EXERCISE DESCRIPTION | Every line with the word "pink" in it should be extracted from the data that follows.

GIVEN DATA |
● ● ● ● ● ● ●

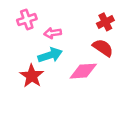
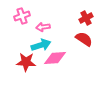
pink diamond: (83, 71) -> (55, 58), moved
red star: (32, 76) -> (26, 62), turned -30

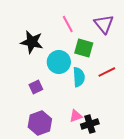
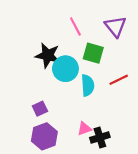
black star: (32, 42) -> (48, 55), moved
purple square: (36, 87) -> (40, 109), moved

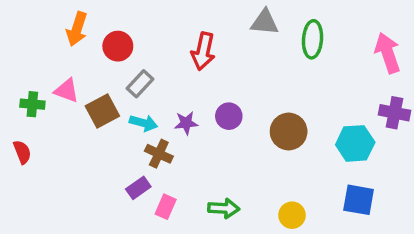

● ● ● ● ● ● ●

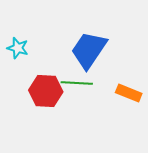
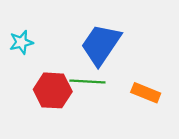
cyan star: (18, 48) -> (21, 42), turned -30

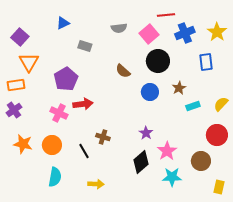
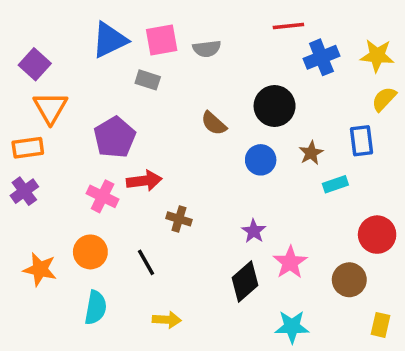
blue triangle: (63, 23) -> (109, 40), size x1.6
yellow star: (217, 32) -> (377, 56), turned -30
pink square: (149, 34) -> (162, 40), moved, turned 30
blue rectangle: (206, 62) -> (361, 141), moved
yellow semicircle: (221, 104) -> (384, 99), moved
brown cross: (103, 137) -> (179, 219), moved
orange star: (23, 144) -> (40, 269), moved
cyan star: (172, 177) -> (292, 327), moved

● ● ● ● ● ● ●

SOLUTION |
pink diamond: (83, 71) -> (55, 58), moved
pink square: (149, 34) -> (162, 40), moved, turned 30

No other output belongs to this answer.